[Start of section]

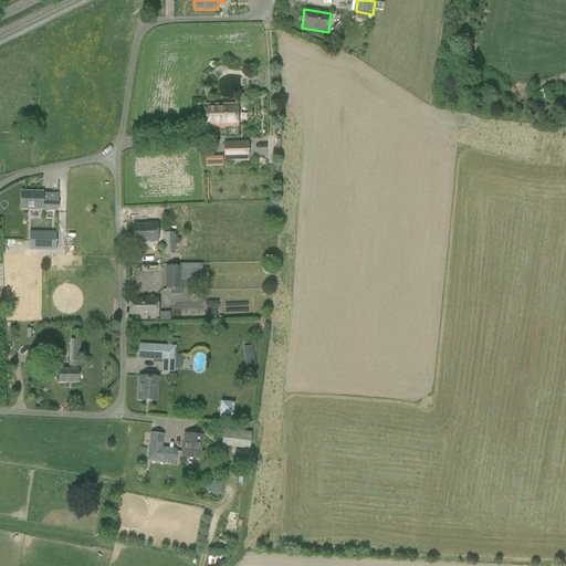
[(238,104),(205,105),(205,127),(217,126),(238,126),(238,104)]
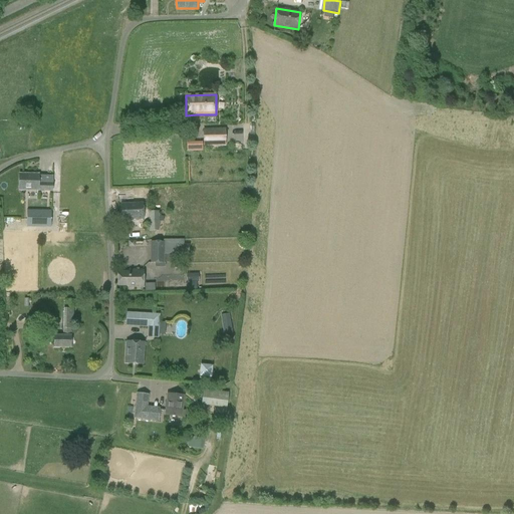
[(203,129),(204,147),(226,147),(225,129),(203,129)]
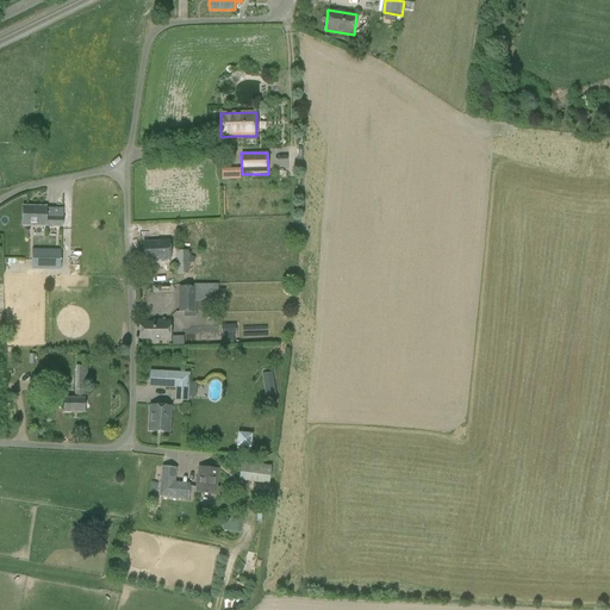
[(23,225),(45,226),(62,226),(63,215),(47,213),(47,206),(23,206),(23,225)]
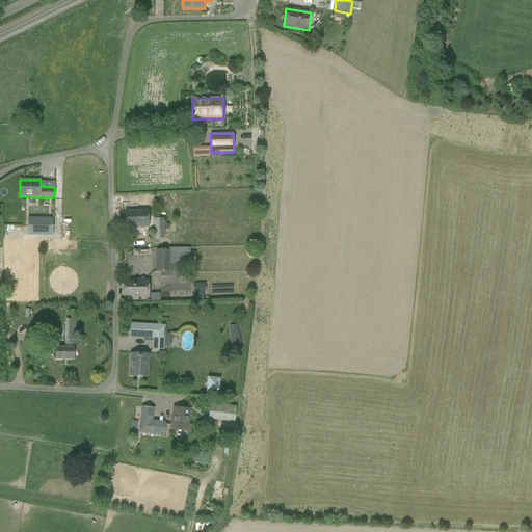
[(148,211),(126,211),(126,228),(149,227),(148,211)]
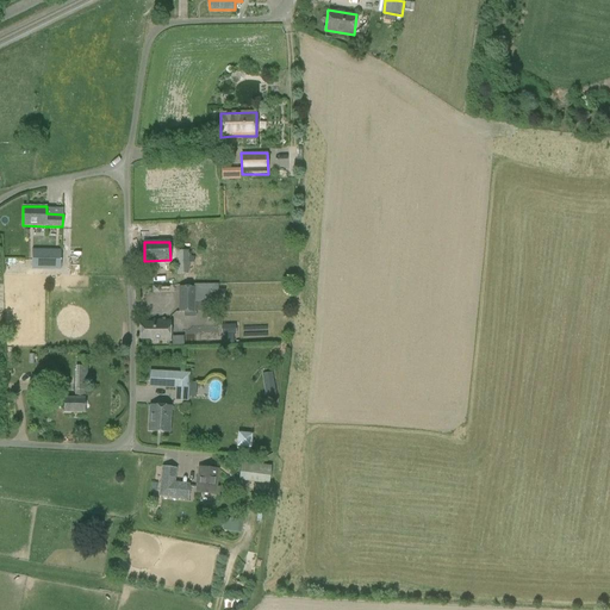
[(61,250),(32,250),(31,269),(60,269),(61,250)]
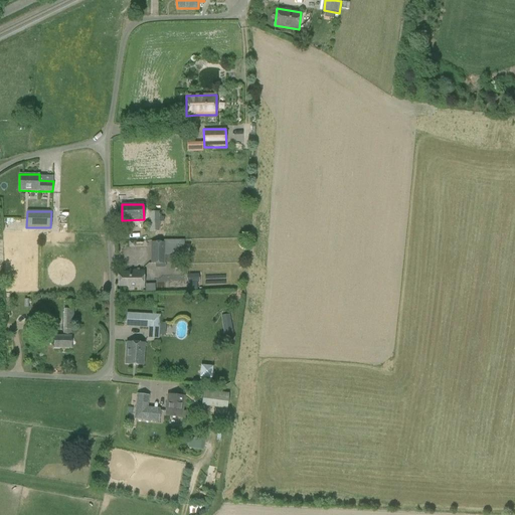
[(159,211),(149,211),(149,231),(156,231),(156,236),(164,235),(164,224),(168,223),(168,218),(164,218),(164,216),(159,216),(159,211)]
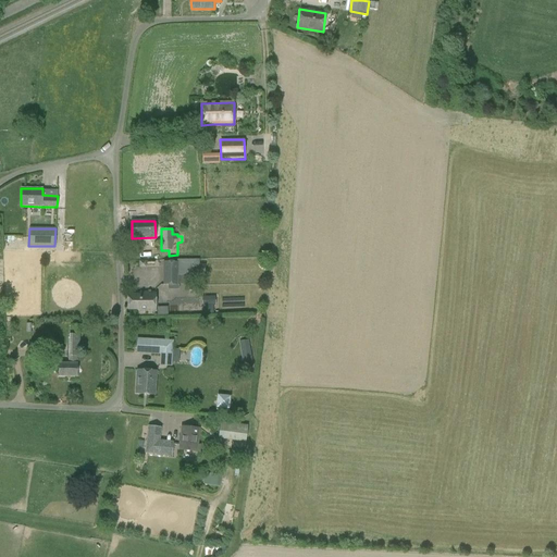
[(163,261),(163,285),(177,285),(177,275),(199,275),(199,259),(176,260),(176,261),(163,261)]
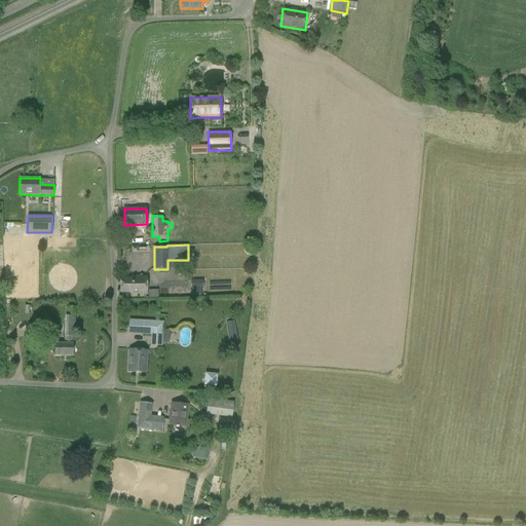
[(133,276),(133,278),(120,278),(120,292),(133,292),(133,294),(147,294),(147,276),(133,276)]
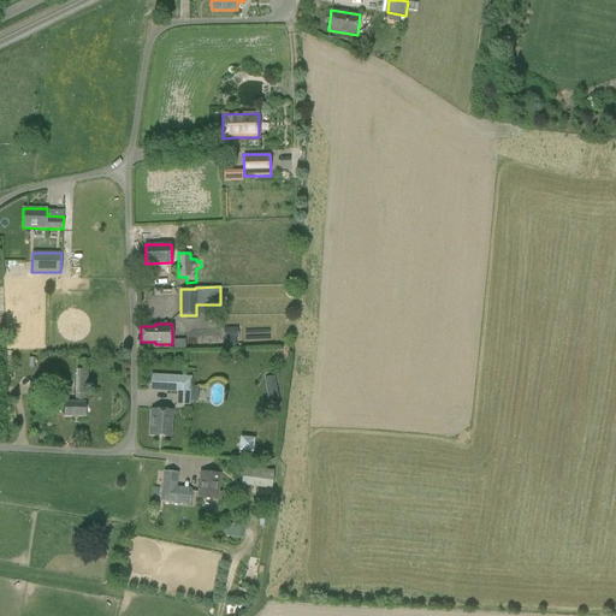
[(225,326),(225,345),(237,345),(238,327),(225,326)]
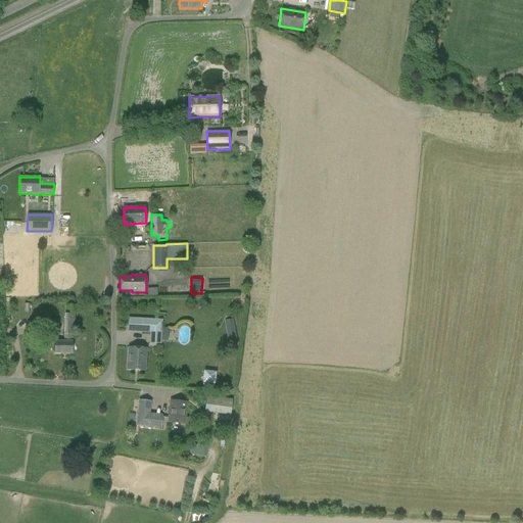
[(64,335),(64,341),(55,341),(55,352),(72,353),(72,342),(73,342),(73,331),(75,331),(75,306),(65,305),(65,315),(64,315),(64,335)]
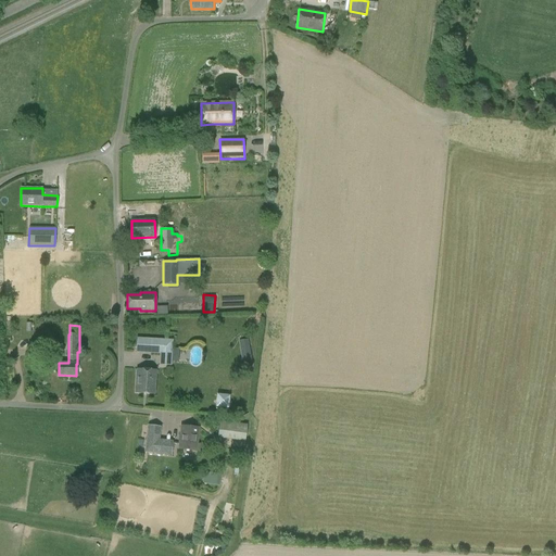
[(137,339),(136,353),(160,354),(160,365),(172,366),(173,340),(137,339)]
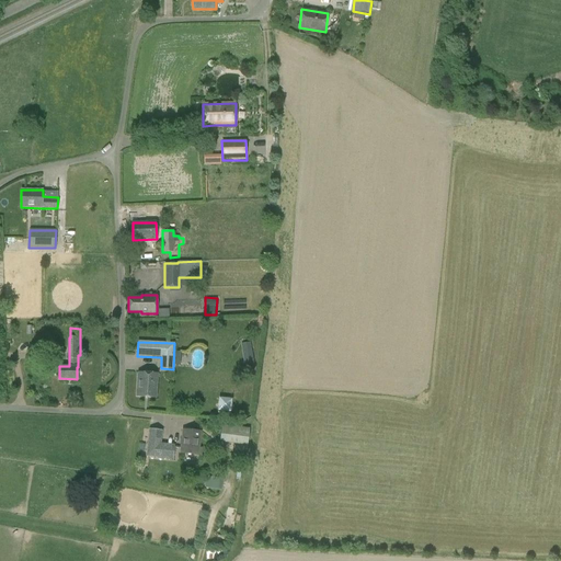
[(158,374),(138,373),(136,397),(157,398),(158,374)]
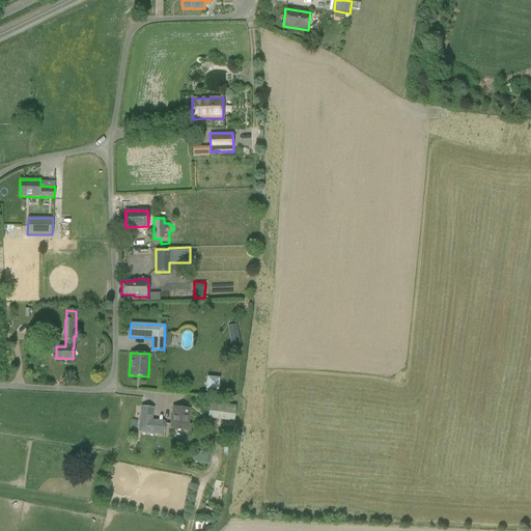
[(207,375),(207,389),(221,389),(221,376),(207,375)]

[End of section]

_Your task_: Since the pictures are not wanted, write out the rest of the data exactly as it reads.

_Task output_:
[(238,104),(205,105),(205,127),(217,126),(238,126),(238,104)]
[(203,129),(204,147),(226,147),(225,129),(203,129)]
[(23,225),(45,226),(62,226),(63,215),(47,213),(47,206),(23,206),(23,225)]
[(148,211),(126,211),(126,228),(149,227),(148,211)]
[(61,250),(32,250),(31,269),(60,269),(61,250)]
[(159,211),(149,211),(149,231),(156,231),(156,236),(164,235),(164,224),(168,223),(168,218),(164,218),(164,216),(159,216),(159,211)]
[(163,261),(163,285),(177,285),(177,275),(199,275),(199,259),(176,260),(176,261),(163,261)]
[(133,276),(133,278),(120,278),(120,292),(133,292),(133,294),(147,294),(147,276),(133,276)]
[(225,326),(225,345),(237,345),(238,327),(225,326)]
[(64,335),(64,341),(55,341),(55,352),(72,353),(72,342),(73,342),(73,331),(75,331),(75,306),(65,305),(65,315),(64,315),(64,335)]
[(137,339),(136,353),(160,354),(160,365),(172,366),(173,340),(137,339)]
[(158,374),(138,373),(136,397),(157,398),(158,374)]
[(207,375),(207,389),(221,389),(221,376),(207,375)]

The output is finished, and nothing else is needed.